TASK DESCRIPTION -
Reproduce the records. Keep every word exact and include no images.

======== DATASET RECORDS ========

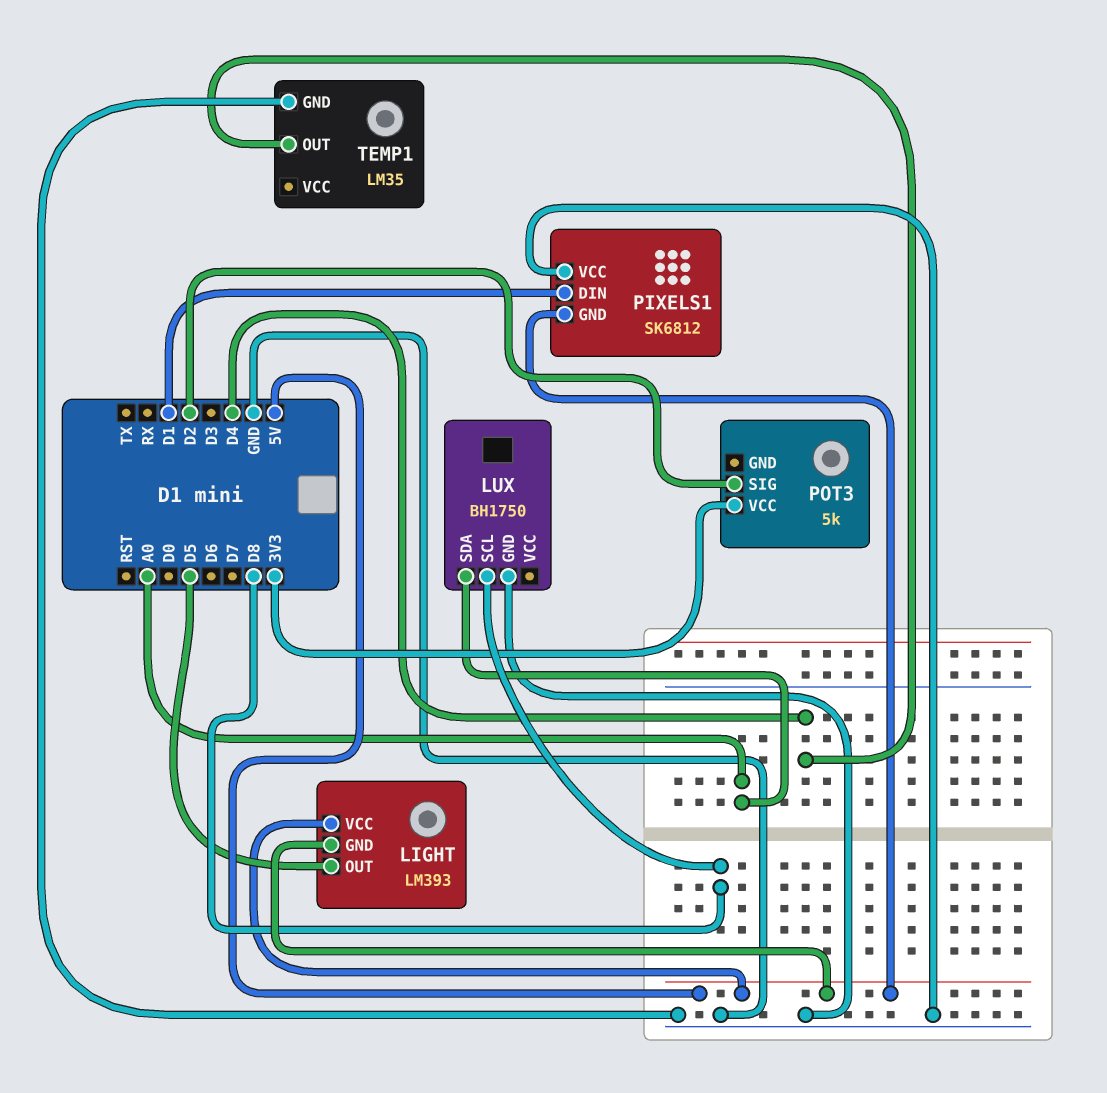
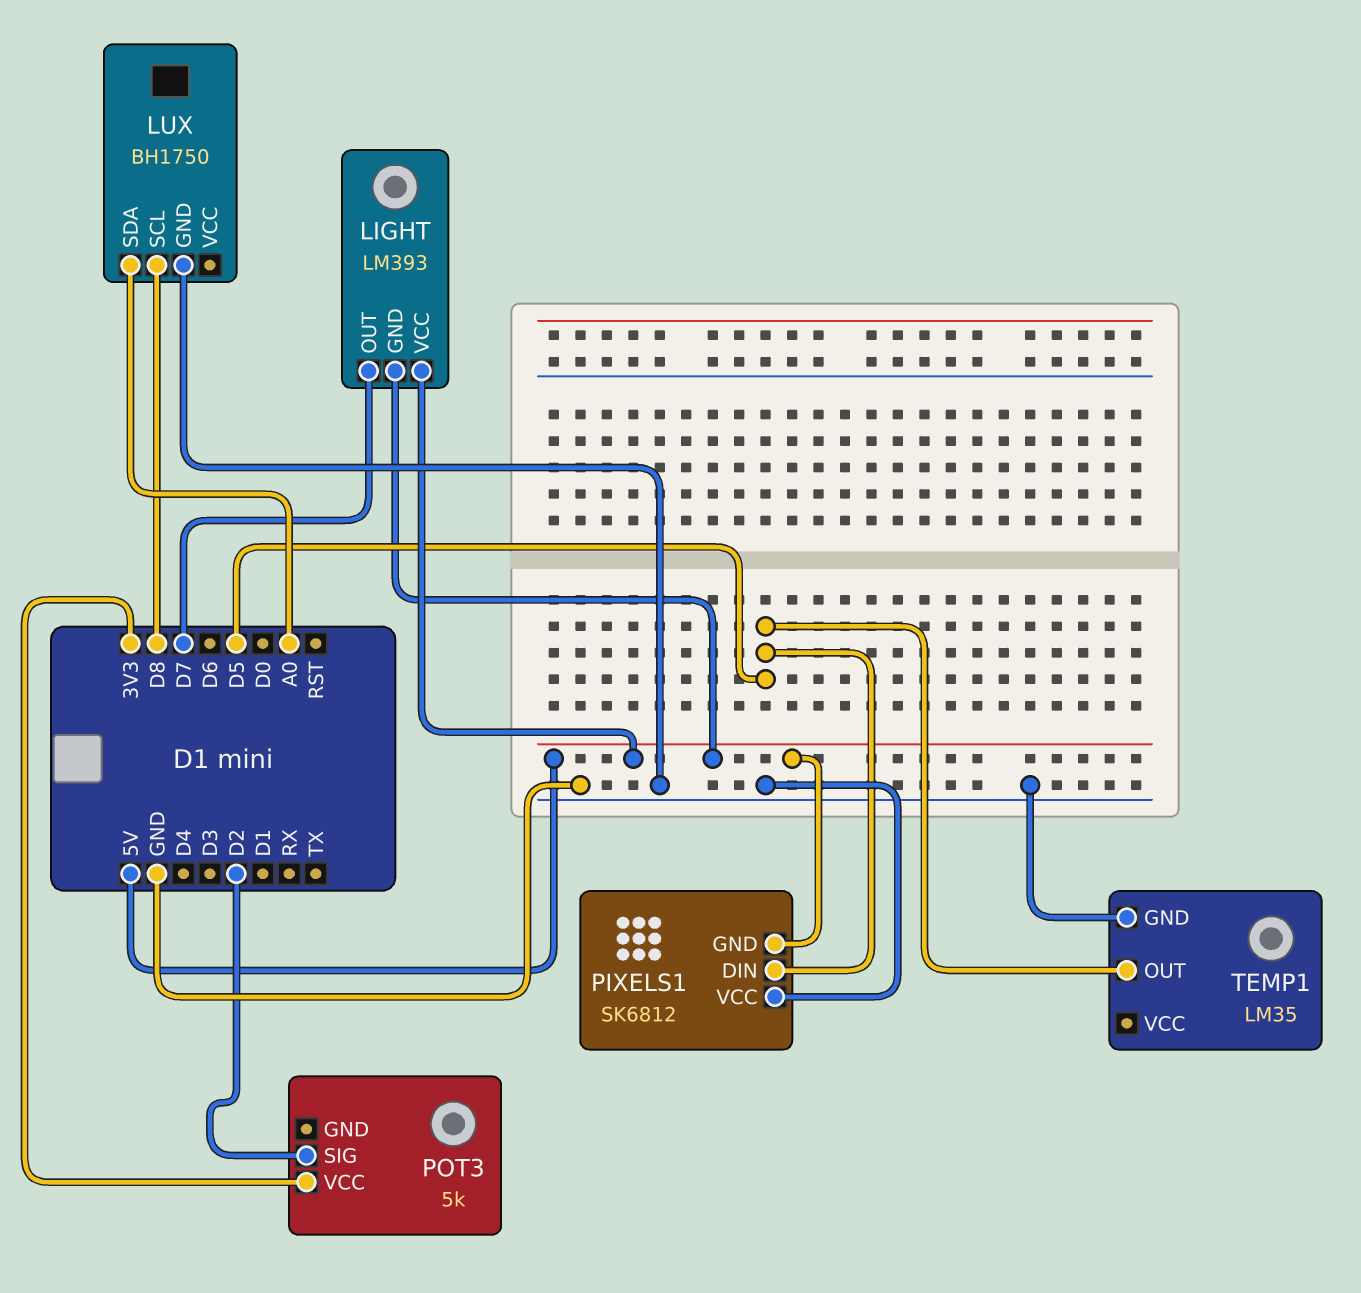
LIGHT pin OUT: D5 -> D7
PIXELS1 pin DIN: D1 -> D5
TEMP1 pin OUT: D4 -> D5

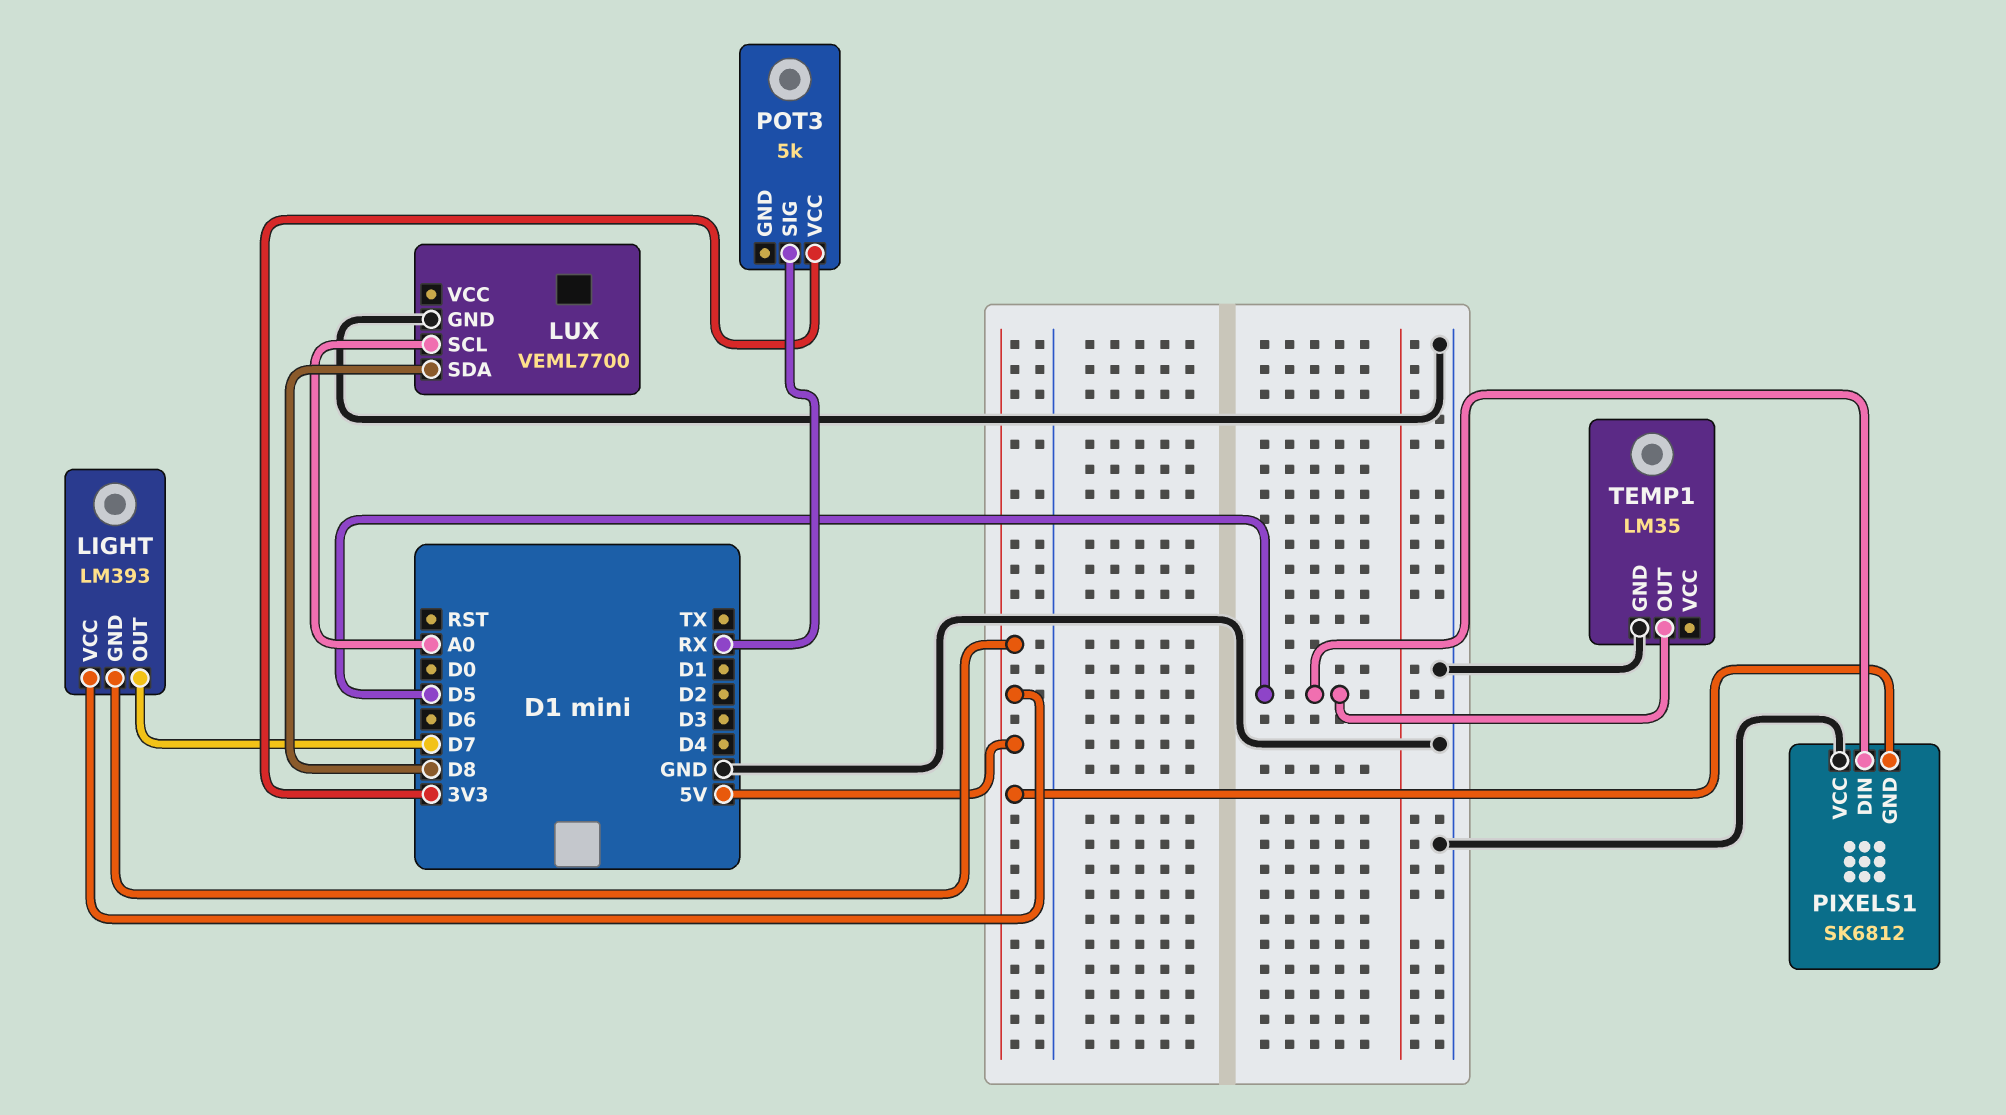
LUX: BH1750 -> VEML7700
LUX pin SCL: D8 -> A0
LUX pin SDA: A0 -> D8
POT3 pin SIG: D2 -> RX

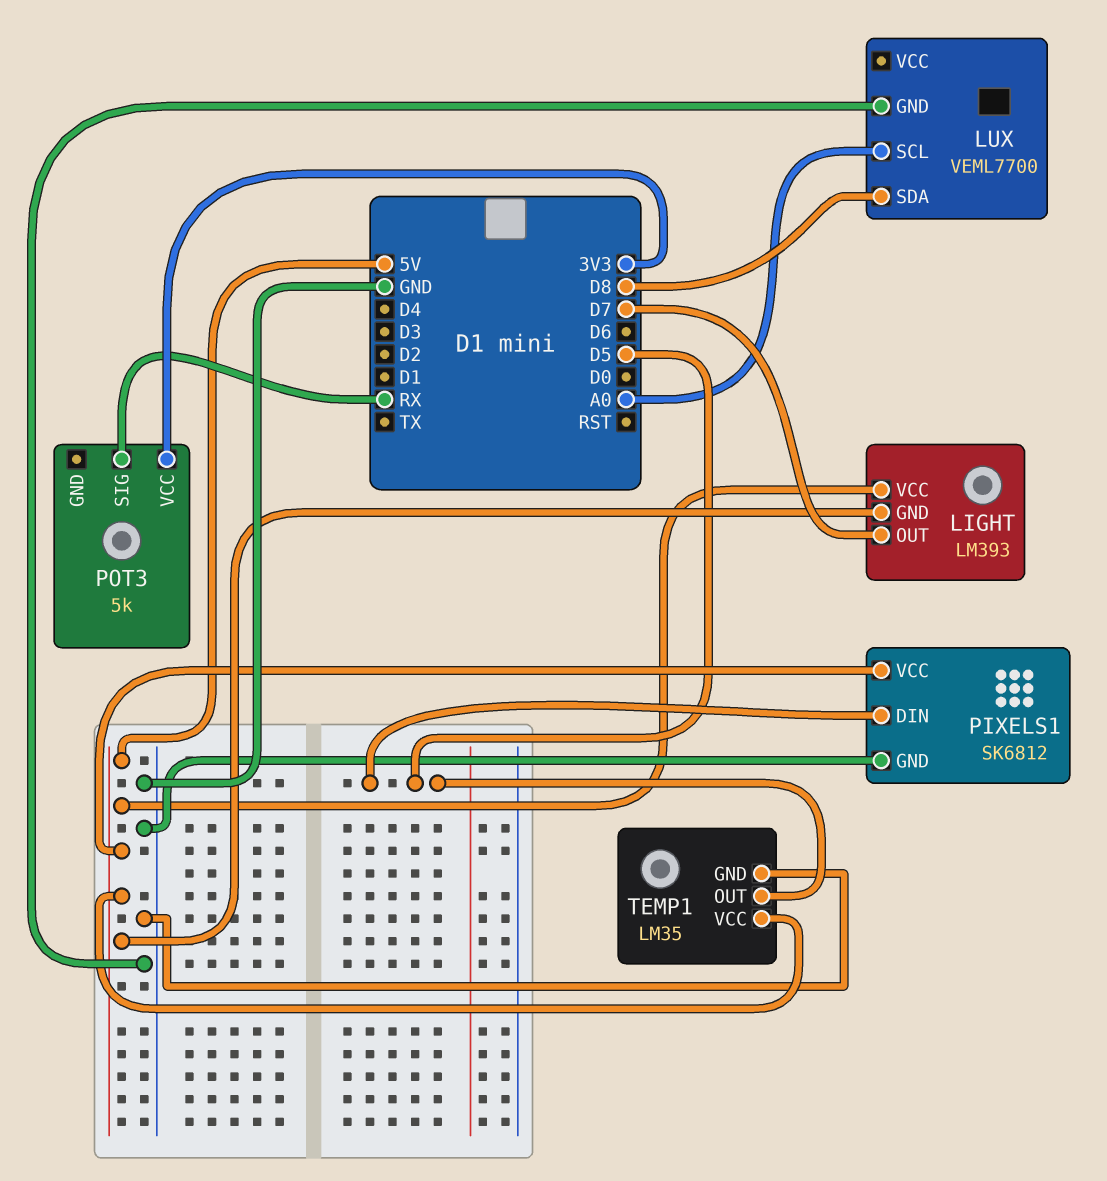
PIXELS1 pin GND: 5V -> GND
PIXELS1 pin VCC: GND -> 5V
TEMP1 pin VCC: none -> 5V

========

ANSWER FOR THE TASK -
LIGHT pin OUT: D5 -> D7
PIXELS1 pin DIN: D1 -> D5
TEMP1 pin OUT: D4 -> D5

LUX: BH1750 -> VEML7700
LUX pin SCL: D8 -> A0
LUX pin SDA: A0 -> D8
POT3 pin SIG: D2 -> RX

PIXELS1 pin GND: 5V -> GND
PIXELS1 pin VCC: GND -> 5V
TEMP1 pin VCC: none -> 5V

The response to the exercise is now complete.